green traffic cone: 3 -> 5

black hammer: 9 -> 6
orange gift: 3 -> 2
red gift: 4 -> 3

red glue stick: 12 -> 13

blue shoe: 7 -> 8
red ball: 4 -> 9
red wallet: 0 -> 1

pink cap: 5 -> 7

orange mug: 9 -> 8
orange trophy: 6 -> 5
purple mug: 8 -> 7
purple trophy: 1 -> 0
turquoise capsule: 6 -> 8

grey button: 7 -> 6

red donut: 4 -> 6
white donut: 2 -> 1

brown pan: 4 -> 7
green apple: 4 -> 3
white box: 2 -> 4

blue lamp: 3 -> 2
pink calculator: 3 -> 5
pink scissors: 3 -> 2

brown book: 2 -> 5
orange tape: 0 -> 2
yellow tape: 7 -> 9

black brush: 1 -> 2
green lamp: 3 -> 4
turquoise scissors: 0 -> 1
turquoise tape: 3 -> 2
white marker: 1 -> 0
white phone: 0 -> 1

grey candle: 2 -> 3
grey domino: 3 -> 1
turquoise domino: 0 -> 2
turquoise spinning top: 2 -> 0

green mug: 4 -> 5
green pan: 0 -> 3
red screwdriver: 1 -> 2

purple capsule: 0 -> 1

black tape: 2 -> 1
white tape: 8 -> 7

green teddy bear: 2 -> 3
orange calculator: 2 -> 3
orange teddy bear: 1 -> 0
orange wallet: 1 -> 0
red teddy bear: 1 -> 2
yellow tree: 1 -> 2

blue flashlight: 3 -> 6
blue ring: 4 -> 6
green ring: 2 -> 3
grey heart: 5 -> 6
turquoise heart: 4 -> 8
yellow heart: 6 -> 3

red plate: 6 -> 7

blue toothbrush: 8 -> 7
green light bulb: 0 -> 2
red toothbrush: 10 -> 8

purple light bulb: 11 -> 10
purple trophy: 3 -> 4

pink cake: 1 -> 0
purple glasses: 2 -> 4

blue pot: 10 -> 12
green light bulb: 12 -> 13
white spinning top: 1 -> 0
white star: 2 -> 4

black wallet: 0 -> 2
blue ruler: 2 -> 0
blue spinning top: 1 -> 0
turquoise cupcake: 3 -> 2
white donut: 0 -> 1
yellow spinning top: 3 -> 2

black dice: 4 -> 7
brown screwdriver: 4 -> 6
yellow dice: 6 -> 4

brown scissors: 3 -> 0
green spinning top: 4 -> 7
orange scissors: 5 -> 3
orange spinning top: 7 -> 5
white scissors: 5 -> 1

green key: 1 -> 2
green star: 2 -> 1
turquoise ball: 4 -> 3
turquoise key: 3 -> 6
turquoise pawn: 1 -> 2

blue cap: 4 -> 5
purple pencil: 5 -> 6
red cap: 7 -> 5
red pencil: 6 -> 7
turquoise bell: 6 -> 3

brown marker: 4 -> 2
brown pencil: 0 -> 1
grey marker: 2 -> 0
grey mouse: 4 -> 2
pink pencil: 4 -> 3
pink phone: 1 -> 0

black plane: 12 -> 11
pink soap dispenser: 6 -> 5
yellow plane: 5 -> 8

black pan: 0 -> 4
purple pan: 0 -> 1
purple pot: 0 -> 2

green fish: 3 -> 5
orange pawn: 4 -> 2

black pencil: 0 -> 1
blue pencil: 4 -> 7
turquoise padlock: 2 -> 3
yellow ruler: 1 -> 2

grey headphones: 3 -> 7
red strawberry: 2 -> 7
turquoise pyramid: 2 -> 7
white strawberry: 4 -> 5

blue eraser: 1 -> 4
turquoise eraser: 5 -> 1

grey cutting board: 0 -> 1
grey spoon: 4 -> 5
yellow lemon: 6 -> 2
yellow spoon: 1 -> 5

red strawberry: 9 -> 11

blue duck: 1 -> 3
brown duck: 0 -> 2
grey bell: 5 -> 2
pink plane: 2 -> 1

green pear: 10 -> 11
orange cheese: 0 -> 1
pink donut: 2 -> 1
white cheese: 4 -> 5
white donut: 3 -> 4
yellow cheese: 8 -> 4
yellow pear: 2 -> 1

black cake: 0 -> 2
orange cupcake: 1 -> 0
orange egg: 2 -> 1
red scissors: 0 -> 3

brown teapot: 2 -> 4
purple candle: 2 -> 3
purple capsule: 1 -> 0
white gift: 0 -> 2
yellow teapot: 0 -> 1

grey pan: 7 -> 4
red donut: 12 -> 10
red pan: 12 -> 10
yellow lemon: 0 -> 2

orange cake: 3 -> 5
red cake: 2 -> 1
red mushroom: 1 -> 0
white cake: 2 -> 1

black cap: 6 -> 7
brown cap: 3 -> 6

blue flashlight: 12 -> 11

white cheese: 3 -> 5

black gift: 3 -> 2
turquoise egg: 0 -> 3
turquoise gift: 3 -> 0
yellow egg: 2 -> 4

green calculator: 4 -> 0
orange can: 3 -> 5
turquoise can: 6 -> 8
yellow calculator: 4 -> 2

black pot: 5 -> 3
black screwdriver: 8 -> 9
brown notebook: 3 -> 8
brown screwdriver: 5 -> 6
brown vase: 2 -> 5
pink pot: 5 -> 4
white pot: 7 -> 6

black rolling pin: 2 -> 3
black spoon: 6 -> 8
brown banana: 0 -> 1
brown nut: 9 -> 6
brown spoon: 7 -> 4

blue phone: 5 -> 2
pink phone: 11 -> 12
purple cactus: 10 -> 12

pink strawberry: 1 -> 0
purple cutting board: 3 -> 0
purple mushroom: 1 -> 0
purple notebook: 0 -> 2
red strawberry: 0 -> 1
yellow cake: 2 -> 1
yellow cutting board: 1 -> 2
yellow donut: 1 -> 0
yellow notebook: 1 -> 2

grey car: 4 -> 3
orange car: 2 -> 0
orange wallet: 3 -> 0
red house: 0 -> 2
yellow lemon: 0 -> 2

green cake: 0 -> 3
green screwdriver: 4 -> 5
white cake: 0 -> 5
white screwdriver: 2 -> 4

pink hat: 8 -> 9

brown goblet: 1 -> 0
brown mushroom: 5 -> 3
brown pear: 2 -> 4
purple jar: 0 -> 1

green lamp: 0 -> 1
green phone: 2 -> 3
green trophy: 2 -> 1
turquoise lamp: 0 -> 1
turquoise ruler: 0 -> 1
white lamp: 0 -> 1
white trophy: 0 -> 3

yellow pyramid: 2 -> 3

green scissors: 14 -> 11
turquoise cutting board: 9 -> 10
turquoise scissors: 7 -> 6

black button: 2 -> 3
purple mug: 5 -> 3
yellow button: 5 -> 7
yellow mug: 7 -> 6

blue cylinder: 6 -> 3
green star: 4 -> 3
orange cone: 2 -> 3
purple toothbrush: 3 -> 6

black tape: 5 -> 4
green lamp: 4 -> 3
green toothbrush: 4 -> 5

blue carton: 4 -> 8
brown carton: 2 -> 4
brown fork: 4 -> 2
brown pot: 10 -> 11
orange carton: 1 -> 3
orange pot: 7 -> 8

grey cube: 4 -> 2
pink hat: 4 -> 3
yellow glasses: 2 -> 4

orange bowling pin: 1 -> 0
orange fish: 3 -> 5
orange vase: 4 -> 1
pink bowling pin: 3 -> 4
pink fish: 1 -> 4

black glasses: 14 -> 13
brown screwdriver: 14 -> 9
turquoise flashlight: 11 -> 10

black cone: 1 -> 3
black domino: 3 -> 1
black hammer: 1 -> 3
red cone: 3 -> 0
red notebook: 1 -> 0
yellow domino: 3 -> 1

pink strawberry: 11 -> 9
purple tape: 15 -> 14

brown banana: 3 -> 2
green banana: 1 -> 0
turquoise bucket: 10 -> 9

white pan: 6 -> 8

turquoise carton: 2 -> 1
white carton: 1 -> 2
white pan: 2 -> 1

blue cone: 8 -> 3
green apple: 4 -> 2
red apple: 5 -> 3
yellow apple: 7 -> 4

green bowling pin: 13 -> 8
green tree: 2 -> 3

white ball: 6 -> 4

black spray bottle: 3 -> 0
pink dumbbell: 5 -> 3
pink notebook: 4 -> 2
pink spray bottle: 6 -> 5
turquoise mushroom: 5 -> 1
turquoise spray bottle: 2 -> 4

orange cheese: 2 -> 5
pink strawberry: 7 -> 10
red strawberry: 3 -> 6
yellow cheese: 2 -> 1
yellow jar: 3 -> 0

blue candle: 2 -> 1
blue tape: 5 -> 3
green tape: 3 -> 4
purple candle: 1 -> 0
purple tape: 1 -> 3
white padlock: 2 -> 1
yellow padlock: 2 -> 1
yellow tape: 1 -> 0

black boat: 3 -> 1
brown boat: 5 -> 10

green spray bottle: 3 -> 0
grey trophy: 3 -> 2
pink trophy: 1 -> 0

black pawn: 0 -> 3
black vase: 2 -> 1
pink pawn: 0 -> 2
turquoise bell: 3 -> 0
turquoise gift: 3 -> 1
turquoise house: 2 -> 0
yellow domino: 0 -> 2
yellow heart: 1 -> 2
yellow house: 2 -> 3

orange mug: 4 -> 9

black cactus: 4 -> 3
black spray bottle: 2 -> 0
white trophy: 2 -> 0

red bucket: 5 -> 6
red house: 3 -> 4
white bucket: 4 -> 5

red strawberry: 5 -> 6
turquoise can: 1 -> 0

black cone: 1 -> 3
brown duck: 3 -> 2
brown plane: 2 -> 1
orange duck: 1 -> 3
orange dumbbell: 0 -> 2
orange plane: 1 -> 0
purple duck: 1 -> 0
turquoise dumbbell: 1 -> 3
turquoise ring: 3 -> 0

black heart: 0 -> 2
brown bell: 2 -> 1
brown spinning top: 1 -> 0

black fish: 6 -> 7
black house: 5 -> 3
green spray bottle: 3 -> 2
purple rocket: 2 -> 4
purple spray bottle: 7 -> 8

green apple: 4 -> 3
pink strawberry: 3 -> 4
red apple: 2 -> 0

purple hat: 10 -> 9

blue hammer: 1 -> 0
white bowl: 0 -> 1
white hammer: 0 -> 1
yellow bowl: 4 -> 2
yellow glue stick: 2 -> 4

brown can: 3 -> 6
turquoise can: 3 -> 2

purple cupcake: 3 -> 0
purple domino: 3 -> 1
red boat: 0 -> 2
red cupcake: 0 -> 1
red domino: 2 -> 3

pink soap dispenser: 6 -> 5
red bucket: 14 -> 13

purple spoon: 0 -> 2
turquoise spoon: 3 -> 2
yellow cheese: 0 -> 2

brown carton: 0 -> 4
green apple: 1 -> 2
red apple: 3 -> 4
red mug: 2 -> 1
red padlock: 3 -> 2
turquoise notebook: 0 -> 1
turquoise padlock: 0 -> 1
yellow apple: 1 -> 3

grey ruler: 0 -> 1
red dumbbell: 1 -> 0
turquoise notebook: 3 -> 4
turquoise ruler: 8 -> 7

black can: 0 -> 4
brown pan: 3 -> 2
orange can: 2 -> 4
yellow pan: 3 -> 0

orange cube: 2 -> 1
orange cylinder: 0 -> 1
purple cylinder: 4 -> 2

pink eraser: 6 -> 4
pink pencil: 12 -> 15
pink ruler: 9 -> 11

§ §

• _REQUIRED ACTION_
In the entries above, please find the line with "purple trophy: 3 -> 4" and the line with "red cap: 7 -> 5", then write out exactly those two lines and every line between them, and nothing more.

• _EXERCISE SOLUTION_
purple trophy: 3 -> 4

pink cake: 1 -> 0
purple glasses: 2 -> 4

blue pot: 10 -> 12
green light bulb: 12 -> 13
white spinning top: 1 -> 0
white star: 2 -> 4

black wallet: 0 -> 2
blue ruler: 2 -> 0
blue spinning top: 1 -> 0
turquoise cupcake: 3 -> 2
white donut: 0 -> 1
yellow spinning top: 3 -> 2

black dice: 4 -> 7
brown screwdriver: 4 -> 6
yellow dice: 6 -> 4

brown scissors: 3 -> 0
green spinning top: 4 -> 7
orange scissors: 5 -> 3
orange spinning top: 7 -> 5
white scissors: 5 -> 1

green key: 1 -> 2
green star: 2 -> 1
turquoise ball: 4 -> 3
turquoise key: 3 -> 6
turquoise pawn: 1 -> 2

blue cap: 4 -> 5
purple pencil: 5 -> 6
red cap: 7 -> 5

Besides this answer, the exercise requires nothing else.